(Change detection data)

= Beginning of Section =

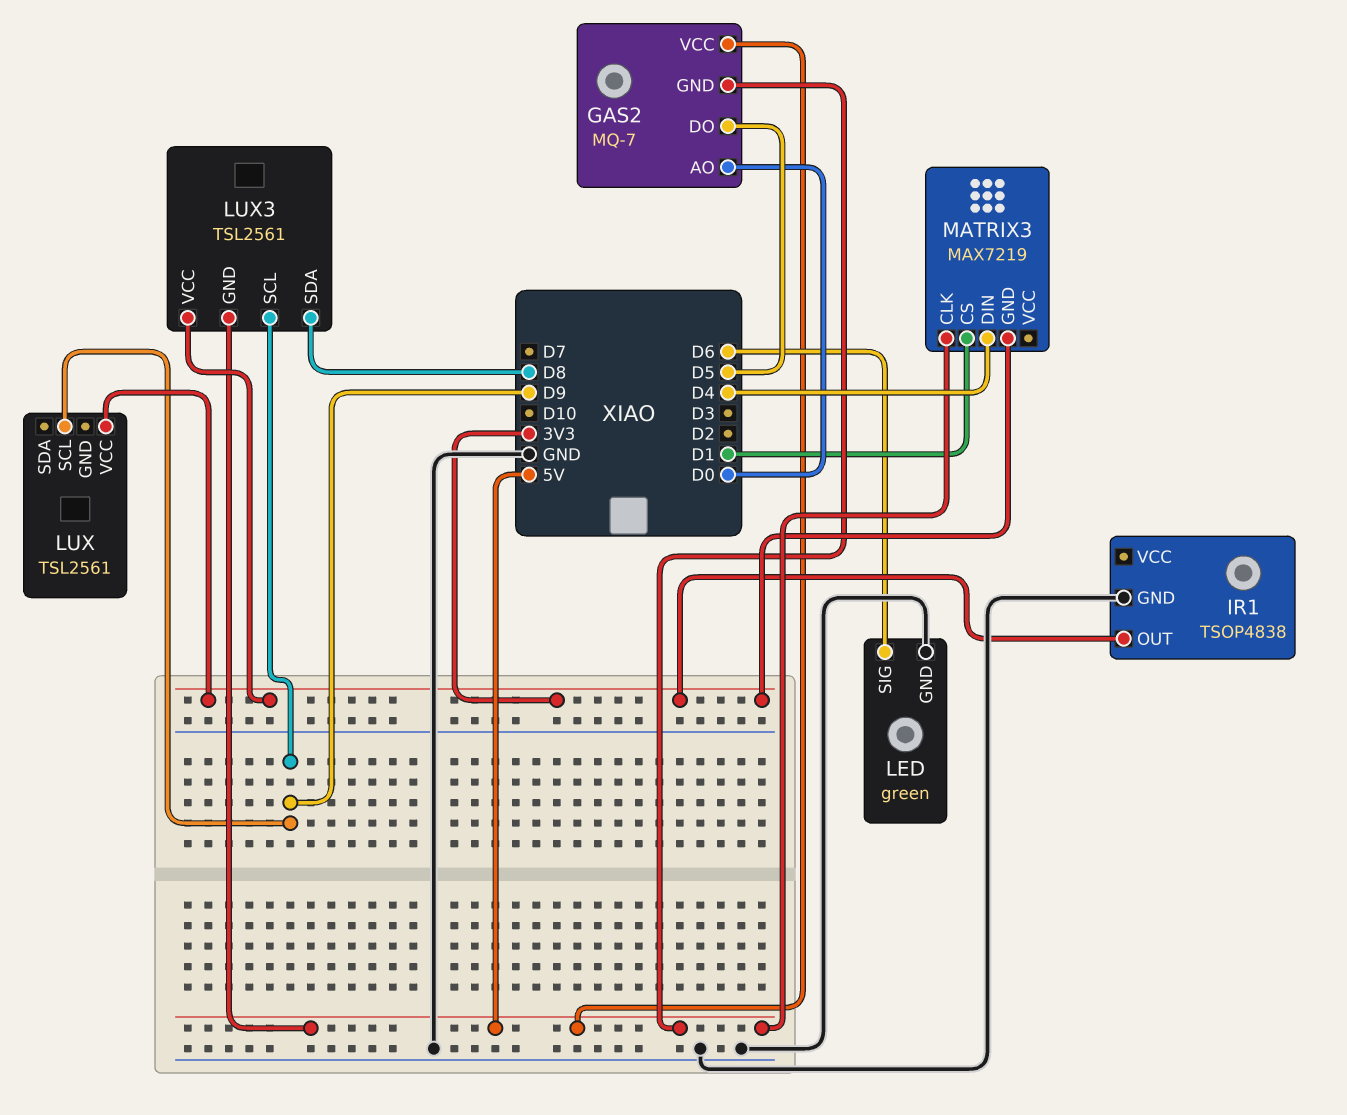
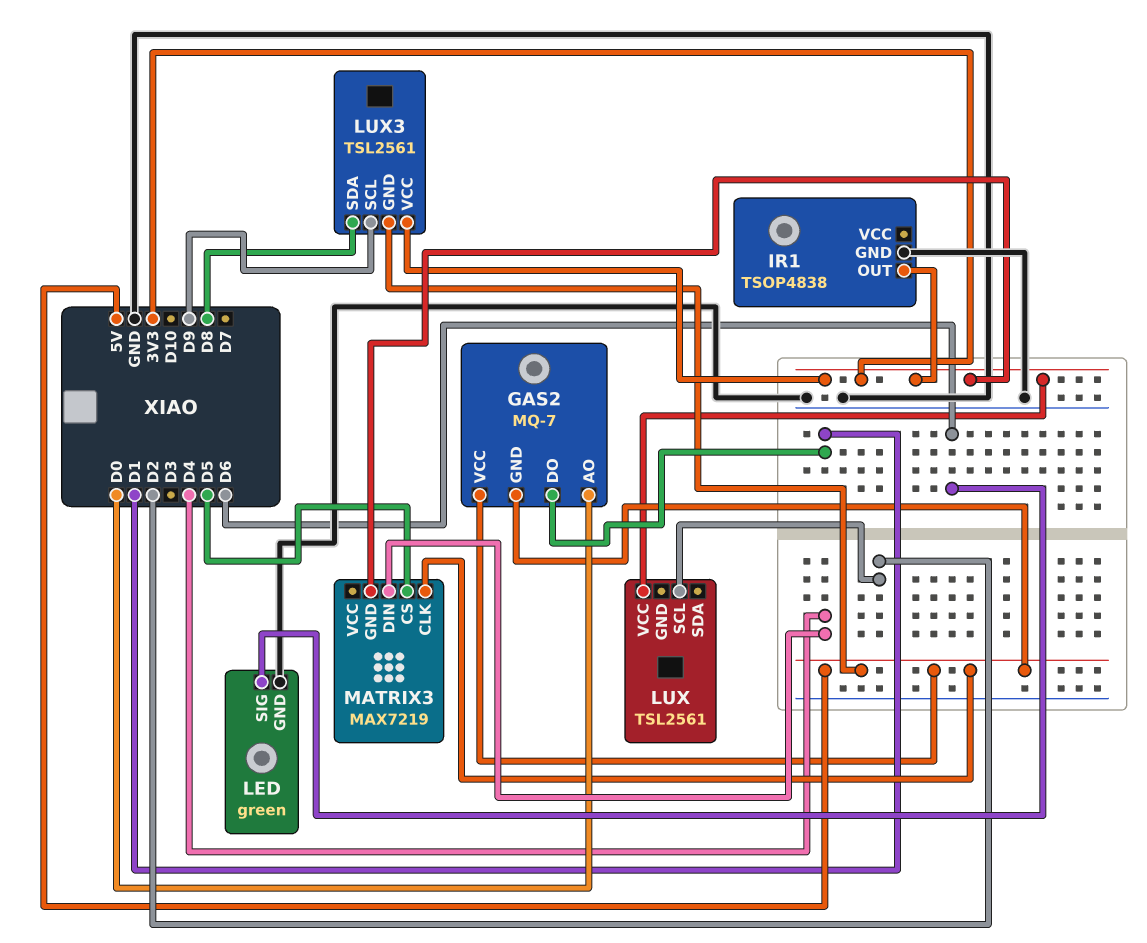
GAS2 pin DO: D5 -> D1
LUX pin SCL: D9 -> D2
MATRIX3 pin CS: D1 -> D5

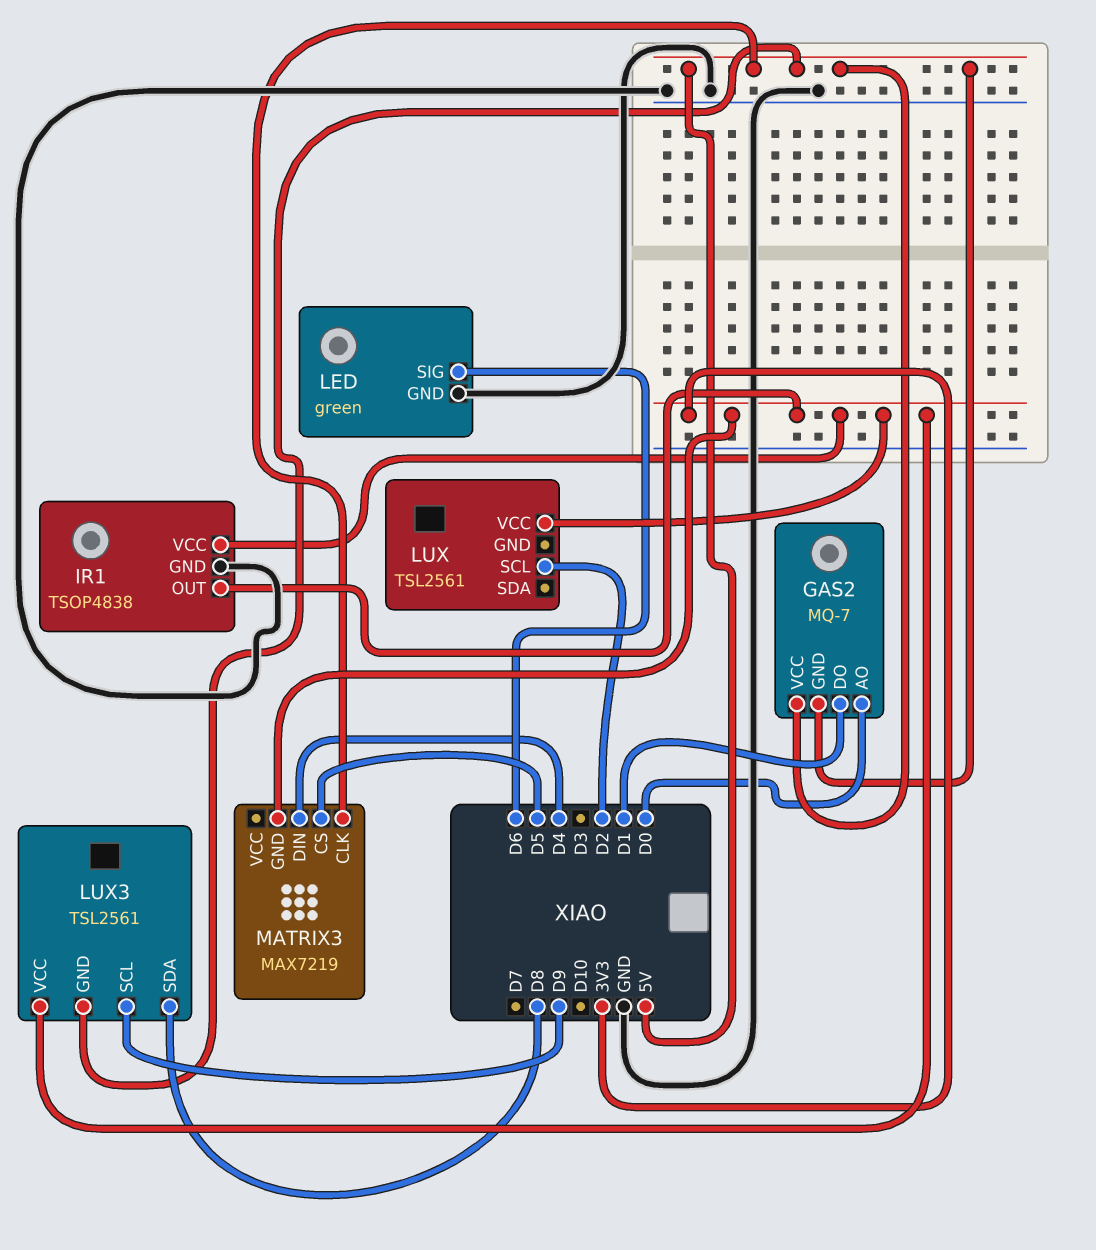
IR1 pin VCC: none -> 3V3

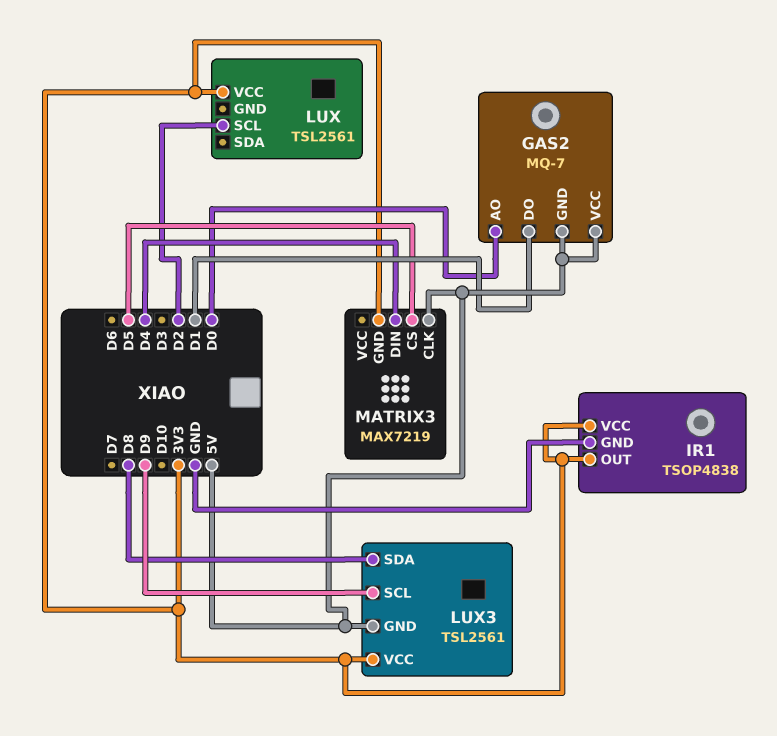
LED: green -> none
LED pin GND: GND -> none
LED pin SIG: D6 -> none

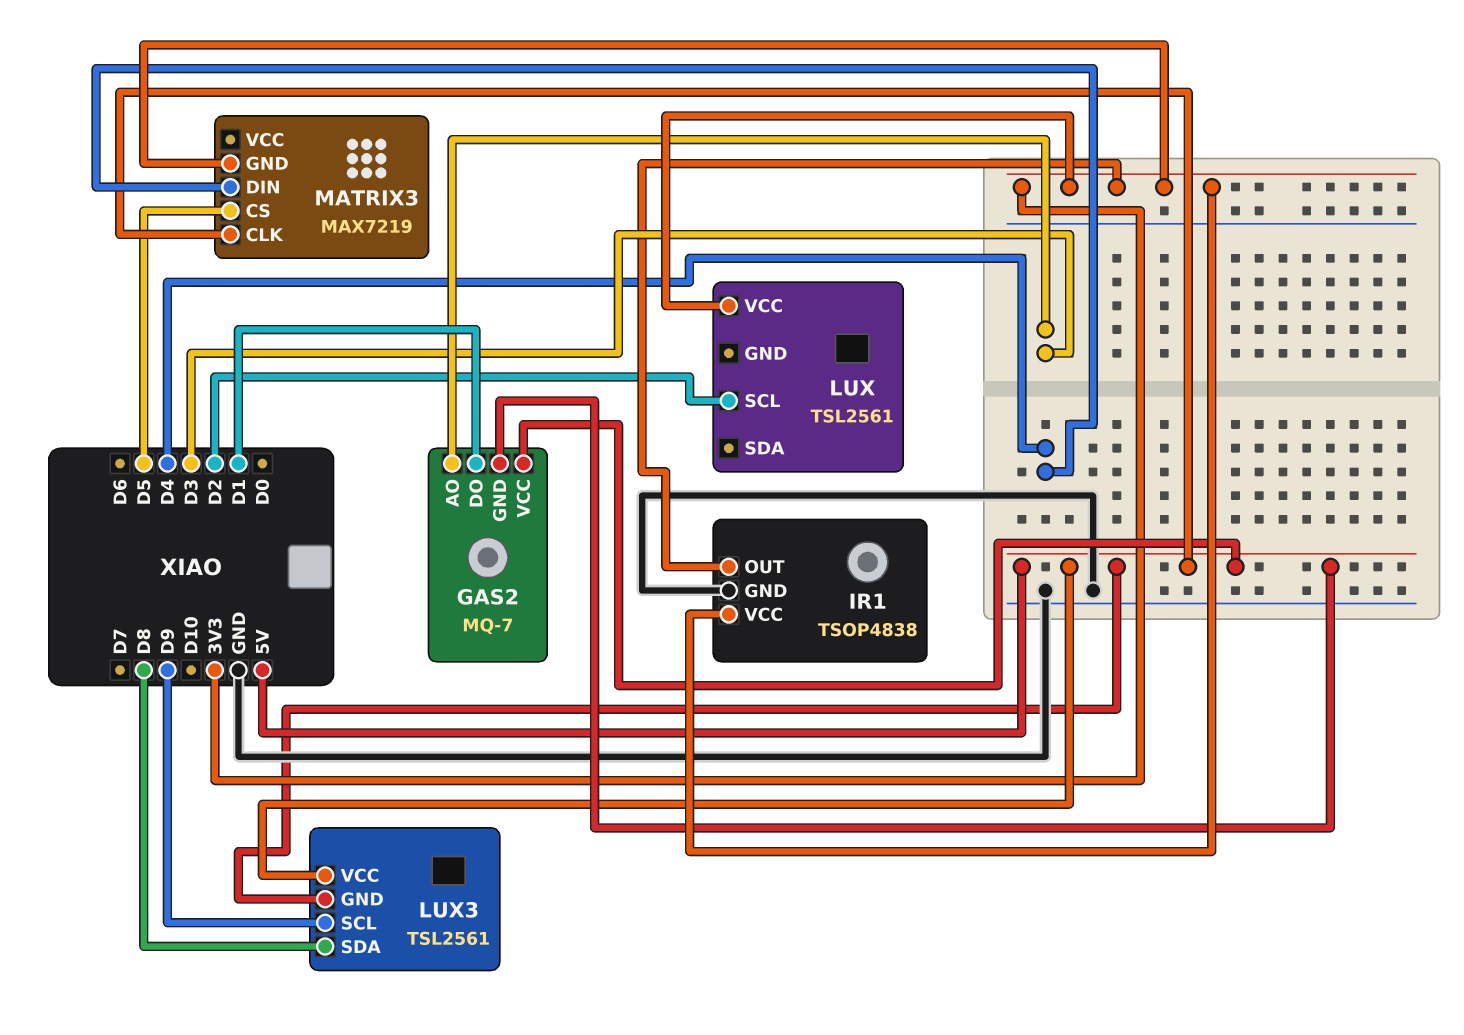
GAS2 pin AO: D0 -> D3
LUX3 pin VCC: 3V3 -> 5V

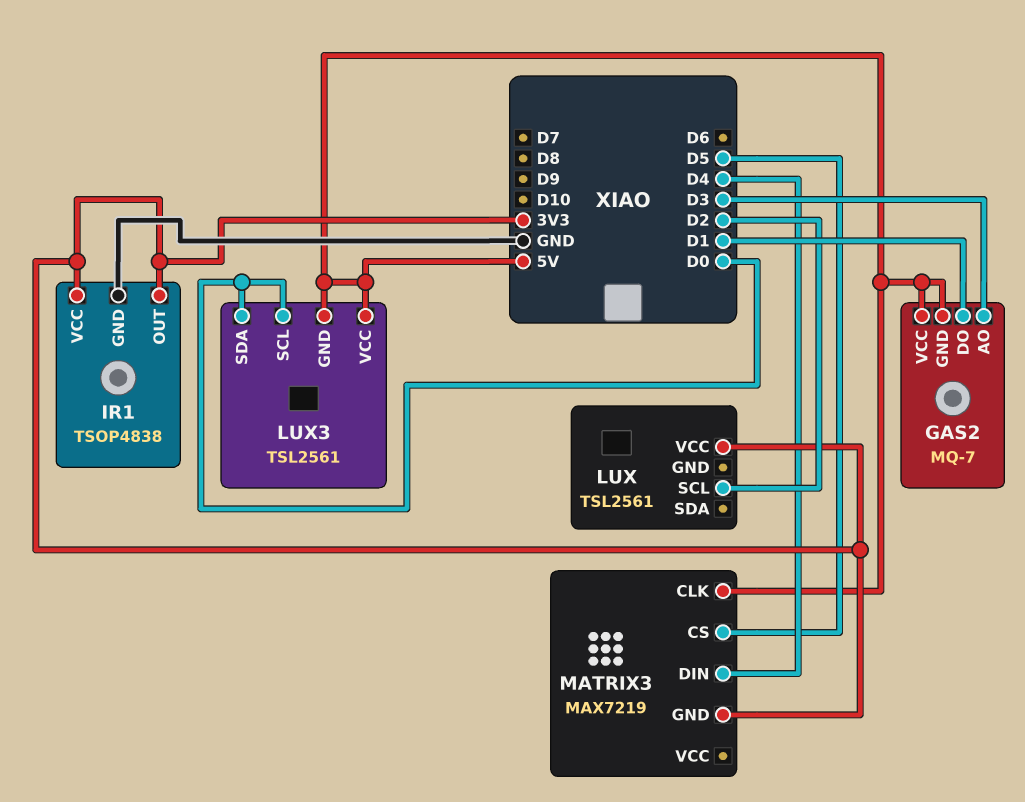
LUX3 pin SCL: D9 -> D0
LUX3 pin SDA: D8 -> D0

= End of Section =

- [WHAT YOU NEED TO DO]:
Without the pictures, transcribe the lines from the one containing "LED pin GND: GND -> none" through the end of the data, exactly and only those.

- [RESPONSE TO THE EXERCISE]:
LED pin GND: GND -> none
LED pin SIG: D6 -> none

GAS2 pin AO: D0 -> D3
LUX3 pin VCC: 3V3 -> 5V

LUX3 pin SCL: D9 -> D0
LUX3 pin SDA: D8 -> D0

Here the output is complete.